* [YOUR TASK]
How many lines in the data below contain the string "grey"? State that number only.
______
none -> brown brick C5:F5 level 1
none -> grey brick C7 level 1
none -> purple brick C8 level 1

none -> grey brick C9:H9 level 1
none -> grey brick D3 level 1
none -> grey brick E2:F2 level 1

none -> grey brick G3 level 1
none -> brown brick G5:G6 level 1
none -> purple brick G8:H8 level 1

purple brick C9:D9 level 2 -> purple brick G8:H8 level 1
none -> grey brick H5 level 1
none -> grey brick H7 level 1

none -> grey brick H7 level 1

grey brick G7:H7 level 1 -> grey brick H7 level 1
______
* [RESPONSE TO THIS TASK]
9